== TASK BRIEF ==
Every line below that carries the word "strawberry" needs to be copied.

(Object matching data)
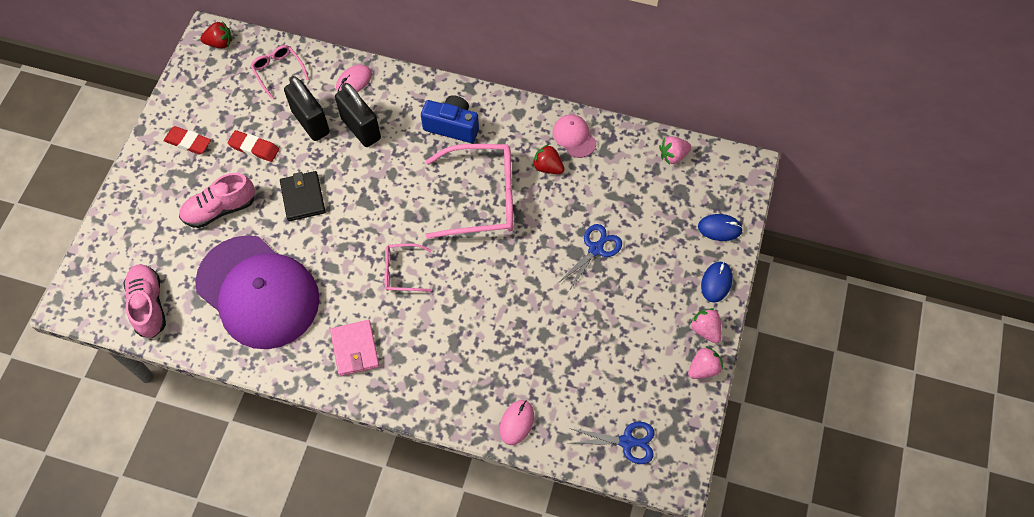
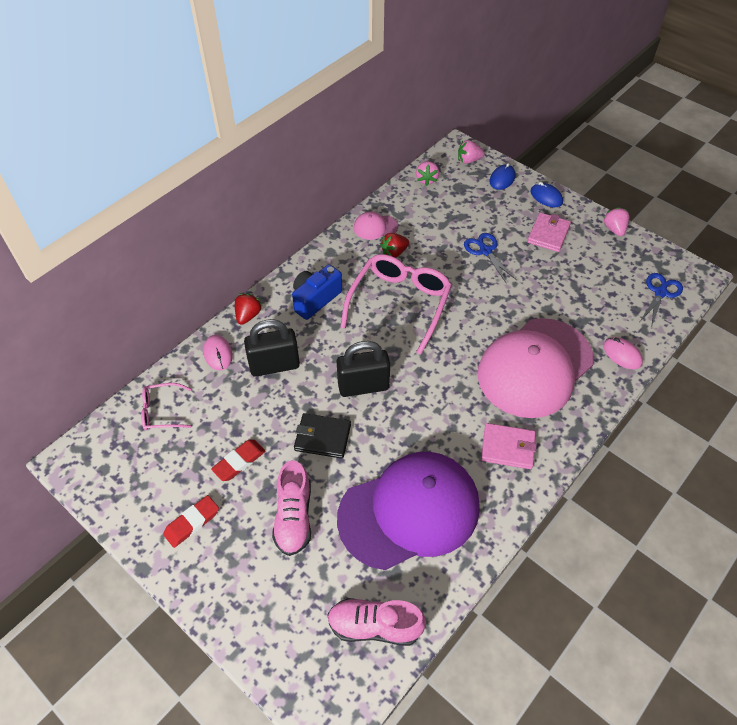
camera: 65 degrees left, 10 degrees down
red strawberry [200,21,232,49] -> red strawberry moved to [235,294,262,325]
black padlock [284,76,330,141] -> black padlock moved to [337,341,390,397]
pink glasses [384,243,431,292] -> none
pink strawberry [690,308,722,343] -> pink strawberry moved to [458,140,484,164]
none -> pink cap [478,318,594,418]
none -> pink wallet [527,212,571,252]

== RESPONSE ==
red strawberry [200,21,232,49] -> red strawberry moved to [235,294,262,325]
pink strawberry [690,308,722,343] -> pink strawberry moved to [458,140,484,164]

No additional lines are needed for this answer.